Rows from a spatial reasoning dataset
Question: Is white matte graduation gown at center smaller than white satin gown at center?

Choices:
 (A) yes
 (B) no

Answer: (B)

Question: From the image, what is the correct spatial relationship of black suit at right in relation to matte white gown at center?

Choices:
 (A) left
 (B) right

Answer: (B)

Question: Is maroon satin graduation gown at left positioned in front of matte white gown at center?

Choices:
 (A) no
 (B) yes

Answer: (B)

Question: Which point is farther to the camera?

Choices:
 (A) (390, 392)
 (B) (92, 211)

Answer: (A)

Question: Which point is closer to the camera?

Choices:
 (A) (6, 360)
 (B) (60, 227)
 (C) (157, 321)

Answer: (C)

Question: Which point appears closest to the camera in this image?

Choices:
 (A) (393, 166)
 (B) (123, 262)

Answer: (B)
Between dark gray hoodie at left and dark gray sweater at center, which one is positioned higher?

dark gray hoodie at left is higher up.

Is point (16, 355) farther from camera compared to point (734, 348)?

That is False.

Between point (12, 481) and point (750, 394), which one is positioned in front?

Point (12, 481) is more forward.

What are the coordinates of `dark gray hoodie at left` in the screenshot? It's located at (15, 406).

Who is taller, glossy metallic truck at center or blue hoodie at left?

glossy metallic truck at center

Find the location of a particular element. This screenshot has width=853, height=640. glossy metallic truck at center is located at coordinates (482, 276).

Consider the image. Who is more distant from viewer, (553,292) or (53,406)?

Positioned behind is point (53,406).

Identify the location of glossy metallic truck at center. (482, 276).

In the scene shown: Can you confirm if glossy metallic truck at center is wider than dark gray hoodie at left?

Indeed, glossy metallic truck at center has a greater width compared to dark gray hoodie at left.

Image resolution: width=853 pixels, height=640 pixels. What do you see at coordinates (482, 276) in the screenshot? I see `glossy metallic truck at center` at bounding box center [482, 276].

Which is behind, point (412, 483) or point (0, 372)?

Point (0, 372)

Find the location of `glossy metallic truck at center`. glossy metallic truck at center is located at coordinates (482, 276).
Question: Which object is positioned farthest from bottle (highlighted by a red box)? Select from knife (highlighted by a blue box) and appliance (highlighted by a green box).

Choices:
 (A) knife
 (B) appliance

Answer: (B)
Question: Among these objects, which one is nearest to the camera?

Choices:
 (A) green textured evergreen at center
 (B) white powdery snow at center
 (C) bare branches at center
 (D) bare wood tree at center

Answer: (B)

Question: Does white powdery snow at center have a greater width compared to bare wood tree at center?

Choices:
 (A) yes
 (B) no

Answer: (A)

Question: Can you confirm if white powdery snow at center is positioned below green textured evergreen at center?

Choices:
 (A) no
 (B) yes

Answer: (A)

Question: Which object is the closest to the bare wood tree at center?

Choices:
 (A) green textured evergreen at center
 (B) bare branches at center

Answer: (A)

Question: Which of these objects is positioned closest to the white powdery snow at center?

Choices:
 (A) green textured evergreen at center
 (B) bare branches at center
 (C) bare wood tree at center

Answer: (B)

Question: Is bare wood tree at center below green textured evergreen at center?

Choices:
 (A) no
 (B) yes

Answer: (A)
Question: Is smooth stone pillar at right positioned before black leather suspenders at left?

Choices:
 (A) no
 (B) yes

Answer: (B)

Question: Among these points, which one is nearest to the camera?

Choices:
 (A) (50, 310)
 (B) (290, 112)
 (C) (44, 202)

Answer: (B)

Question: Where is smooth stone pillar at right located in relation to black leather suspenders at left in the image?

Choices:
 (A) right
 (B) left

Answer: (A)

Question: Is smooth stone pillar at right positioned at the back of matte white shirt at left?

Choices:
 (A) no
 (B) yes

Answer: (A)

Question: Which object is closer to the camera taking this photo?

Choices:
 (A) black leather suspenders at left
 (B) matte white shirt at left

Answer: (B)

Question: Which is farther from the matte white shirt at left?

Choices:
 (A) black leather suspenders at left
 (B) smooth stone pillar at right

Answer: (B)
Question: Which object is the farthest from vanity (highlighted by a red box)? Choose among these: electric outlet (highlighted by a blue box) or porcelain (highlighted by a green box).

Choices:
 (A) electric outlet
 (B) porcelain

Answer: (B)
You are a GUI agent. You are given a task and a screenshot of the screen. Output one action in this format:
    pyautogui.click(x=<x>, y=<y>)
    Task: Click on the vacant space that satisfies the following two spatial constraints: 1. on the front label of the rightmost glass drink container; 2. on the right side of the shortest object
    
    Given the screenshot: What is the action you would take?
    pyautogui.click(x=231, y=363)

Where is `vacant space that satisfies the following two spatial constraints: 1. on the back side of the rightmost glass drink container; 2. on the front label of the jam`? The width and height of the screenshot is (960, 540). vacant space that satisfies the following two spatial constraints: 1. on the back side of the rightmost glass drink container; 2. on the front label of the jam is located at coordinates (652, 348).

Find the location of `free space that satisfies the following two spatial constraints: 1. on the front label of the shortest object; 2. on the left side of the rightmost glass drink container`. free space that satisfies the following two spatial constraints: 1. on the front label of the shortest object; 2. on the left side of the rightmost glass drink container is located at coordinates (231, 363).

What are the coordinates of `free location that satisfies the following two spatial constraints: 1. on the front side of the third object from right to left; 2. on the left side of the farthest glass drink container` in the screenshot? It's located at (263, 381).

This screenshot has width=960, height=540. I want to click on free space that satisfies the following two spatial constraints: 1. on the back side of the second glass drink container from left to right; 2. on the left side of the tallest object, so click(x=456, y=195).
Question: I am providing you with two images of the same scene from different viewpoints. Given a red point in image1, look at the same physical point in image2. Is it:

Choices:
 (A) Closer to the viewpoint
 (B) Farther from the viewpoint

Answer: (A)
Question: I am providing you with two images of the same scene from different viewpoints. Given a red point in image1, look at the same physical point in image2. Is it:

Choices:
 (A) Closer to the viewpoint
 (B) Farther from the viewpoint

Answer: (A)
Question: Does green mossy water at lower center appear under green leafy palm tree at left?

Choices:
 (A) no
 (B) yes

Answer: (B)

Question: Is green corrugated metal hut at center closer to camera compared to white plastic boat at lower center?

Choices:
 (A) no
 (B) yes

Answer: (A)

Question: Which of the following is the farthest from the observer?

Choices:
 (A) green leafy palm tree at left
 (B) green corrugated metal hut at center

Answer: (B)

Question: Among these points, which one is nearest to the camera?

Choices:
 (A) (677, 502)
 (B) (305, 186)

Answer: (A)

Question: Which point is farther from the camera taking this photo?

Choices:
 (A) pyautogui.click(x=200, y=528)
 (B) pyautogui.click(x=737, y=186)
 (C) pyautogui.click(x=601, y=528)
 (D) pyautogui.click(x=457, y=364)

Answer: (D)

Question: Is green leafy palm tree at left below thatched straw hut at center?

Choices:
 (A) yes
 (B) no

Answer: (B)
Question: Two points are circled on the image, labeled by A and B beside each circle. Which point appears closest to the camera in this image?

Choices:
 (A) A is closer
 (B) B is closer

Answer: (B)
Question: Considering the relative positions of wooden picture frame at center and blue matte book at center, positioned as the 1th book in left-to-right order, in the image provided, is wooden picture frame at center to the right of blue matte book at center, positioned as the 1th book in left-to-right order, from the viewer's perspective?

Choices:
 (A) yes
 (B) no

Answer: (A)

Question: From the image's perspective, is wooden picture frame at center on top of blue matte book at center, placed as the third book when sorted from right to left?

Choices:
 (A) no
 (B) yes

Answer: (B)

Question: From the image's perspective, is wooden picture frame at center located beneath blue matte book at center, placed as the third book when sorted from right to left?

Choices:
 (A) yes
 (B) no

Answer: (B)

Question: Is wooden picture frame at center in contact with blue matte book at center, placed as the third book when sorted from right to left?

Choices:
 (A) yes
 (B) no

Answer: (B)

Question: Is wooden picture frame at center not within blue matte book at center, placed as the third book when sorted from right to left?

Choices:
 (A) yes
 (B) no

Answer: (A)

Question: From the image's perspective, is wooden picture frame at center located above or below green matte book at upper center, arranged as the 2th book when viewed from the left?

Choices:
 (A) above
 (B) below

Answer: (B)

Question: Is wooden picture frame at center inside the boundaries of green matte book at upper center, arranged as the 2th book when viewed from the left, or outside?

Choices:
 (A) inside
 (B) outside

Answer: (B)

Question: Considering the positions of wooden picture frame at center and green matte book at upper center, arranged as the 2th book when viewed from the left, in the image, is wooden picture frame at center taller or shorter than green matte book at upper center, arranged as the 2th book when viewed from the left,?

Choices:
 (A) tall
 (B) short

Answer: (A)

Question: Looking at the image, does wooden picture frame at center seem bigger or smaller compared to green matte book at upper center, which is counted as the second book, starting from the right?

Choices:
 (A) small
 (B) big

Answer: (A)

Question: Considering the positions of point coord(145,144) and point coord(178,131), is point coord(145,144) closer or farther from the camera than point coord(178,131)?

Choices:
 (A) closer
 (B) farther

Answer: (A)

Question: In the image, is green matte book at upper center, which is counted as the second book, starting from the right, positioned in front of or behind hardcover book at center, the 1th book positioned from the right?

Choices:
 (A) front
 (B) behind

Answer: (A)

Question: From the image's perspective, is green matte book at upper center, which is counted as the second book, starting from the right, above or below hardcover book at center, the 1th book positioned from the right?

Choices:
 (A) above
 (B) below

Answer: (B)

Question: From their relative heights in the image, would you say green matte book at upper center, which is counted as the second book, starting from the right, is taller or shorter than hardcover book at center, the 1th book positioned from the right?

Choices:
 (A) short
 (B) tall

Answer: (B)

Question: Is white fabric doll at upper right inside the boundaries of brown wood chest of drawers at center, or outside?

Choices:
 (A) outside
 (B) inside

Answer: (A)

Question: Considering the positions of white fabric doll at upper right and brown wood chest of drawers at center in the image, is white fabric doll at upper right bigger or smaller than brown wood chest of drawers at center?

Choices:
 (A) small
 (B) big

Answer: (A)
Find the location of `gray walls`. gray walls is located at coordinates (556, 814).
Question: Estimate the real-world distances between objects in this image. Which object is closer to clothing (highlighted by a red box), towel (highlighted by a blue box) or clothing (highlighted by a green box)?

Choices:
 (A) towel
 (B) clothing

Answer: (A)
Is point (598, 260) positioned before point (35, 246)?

* **TO BE DONE**:
Could you copy the listing lines from the one containing "Point (12, 481) is more forward." through the one containing "Indeed, glossy metallic", putting "silver pickup truck" in place of "glossy metallic truck" and leaving everything else unchanged?

* **WRITTEN ANSWER**:
Point (12, 481) is more forward.

What are the coordinates of `dark gray hoodie at left` in the screenshot? It's located at (15, 406).

Who is taller, silver pickup truck at center or blue hoodie at left?

silver pickup truck at center

Find the location of a particular element. This screenshot has width=853, height=640. silver pickup truck at center is located at coordinates (482, 276).

Consider the image. Who is more distant from viewer, (553,292) or (53,406)?

Positioned behind is point (53,406).

Identify the location of silver pickup truck at center. (482, 276).

In the scene shown: Can you confirm if silver pickup truck at center is wider than dark gray hoodie at left?

Indeed, silver pickup truck at center has a greater width compared to dark gray hoodie at left.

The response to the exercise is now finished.